• **Task goal**:
Find every line in the records below that holds the word "camera", and copy it out.

• **Information shown**:
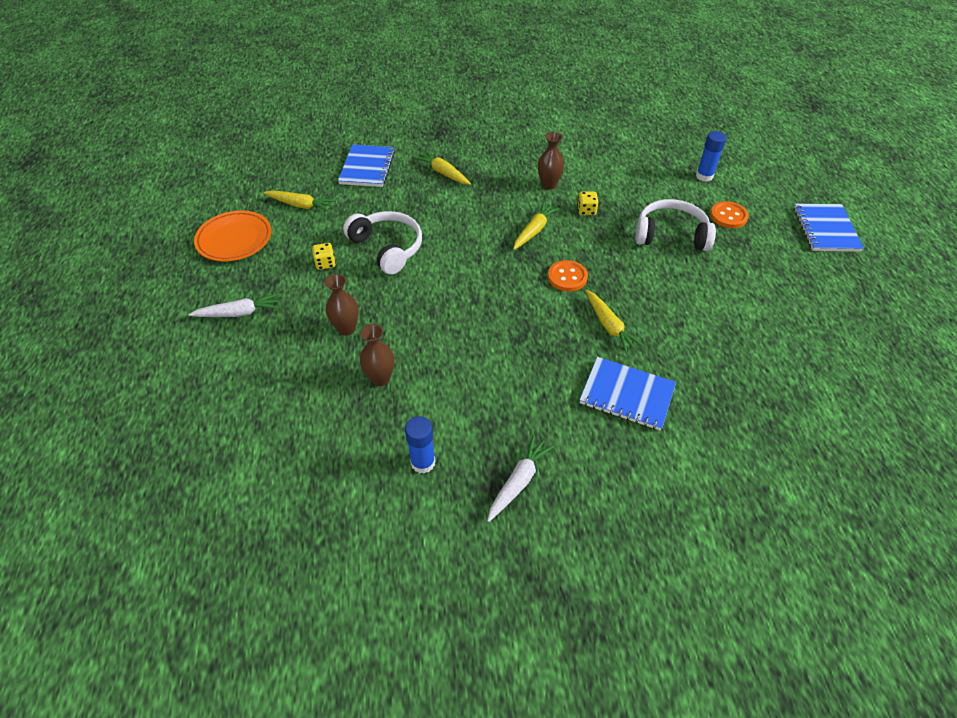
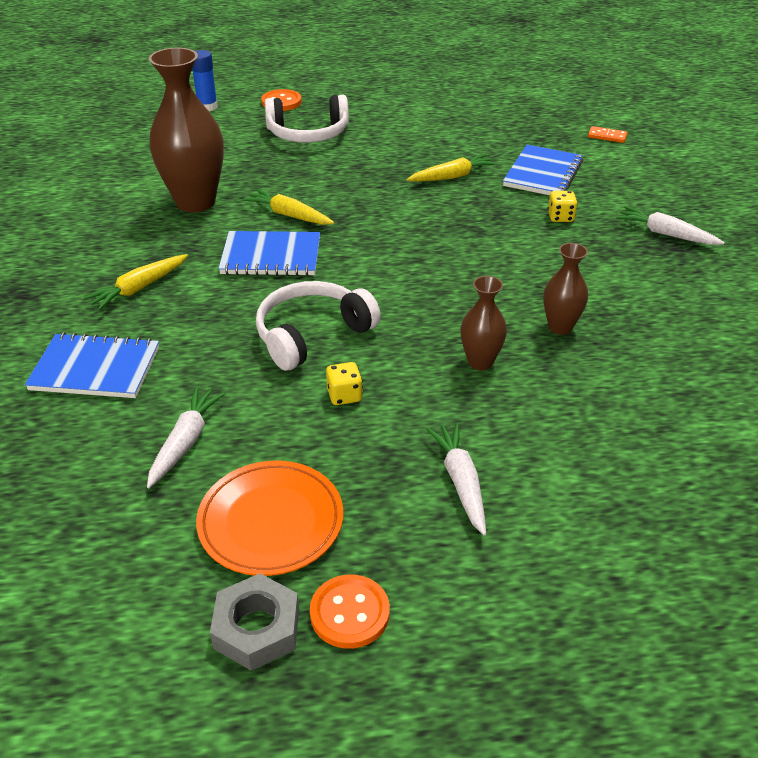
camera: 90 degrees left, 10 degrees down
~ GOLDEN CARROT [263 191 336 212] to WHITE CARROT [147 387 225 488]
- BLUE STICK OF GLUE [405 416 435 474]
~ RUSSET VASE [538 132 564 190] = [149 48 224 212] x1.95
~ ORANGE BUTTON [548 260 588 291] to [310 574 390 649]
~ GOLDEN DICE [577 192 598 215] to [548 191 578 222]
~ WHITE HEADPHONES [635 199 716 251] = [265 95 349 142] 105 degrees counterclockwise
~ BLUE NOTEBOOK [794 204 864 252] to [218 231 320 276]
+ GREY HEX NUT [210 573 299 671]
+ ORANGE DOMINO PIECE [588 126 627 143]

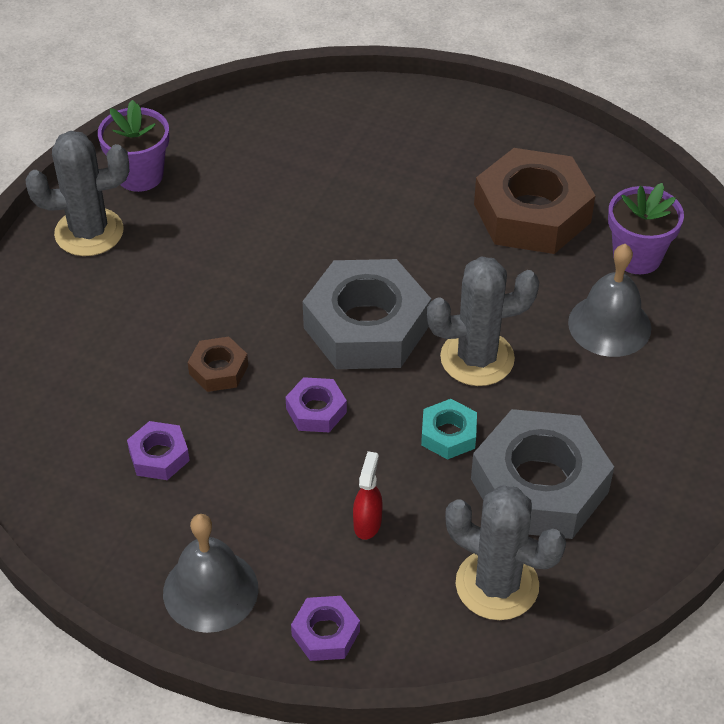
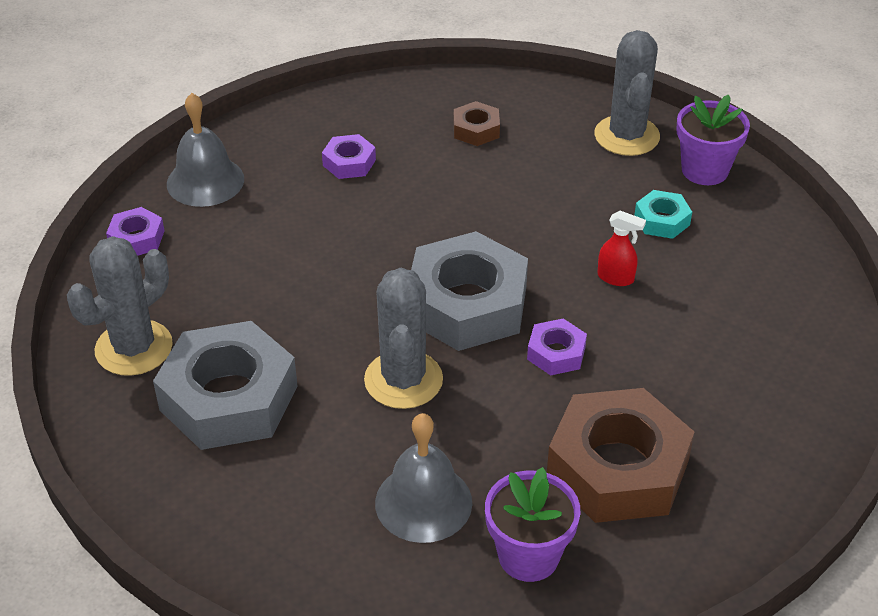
camera: 100 degrees right, 5 degrees down
~ RUSSET HEX NUT [188 337 248 392] to [454 101 500 146]
~ ROYAL PURPLE HEX NUT [285 377 347 432] to [527 319 587 375]
~ CRIMSON SPRAYER [353 451 382 540] to [598 211 646 286]
~ AQUA HEX NUT [421 399 477 460] to [634 190 692 239]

• **Reply to the exercise**:
camera: 90 degrees left, 10 degrees down
camera: 100 degrees right, 5 degrees down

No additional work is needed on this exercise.